### INPUT DATA
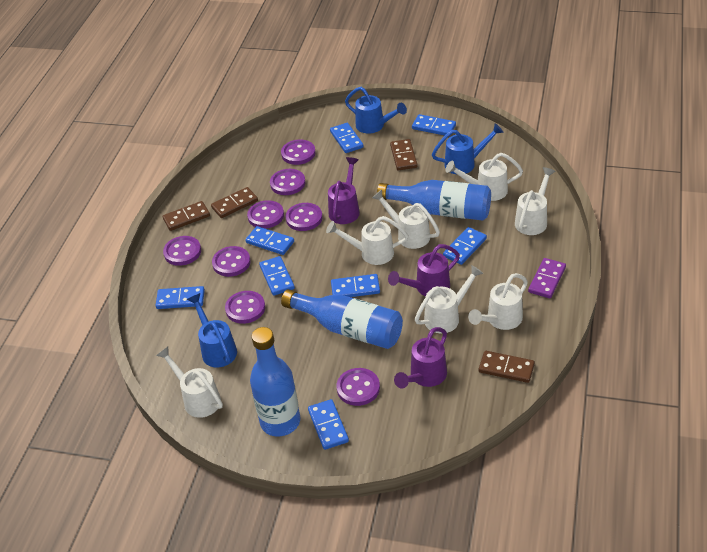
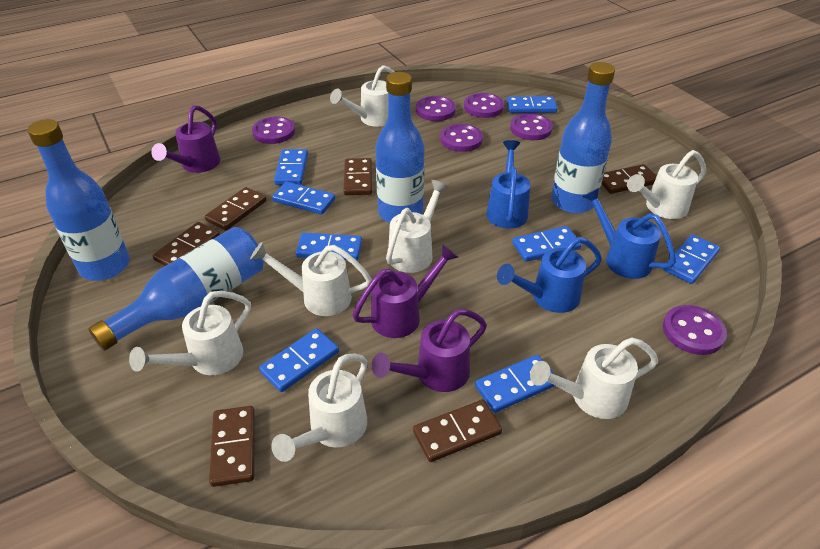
blue bottle: 3 -> 4
brown domino: 4 -> 6
purple button: 8 -> 6
purple domino: 1 -> 0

### TASK DESCRIPTION
Return, word for word, each line from the one that contains "brown domino: 4 -> 6" through the end of the listing above.

### ANSWER AREA
brown domino: 4 -> 6
purple button: 8 -> 6
purple domino: 1 -> 0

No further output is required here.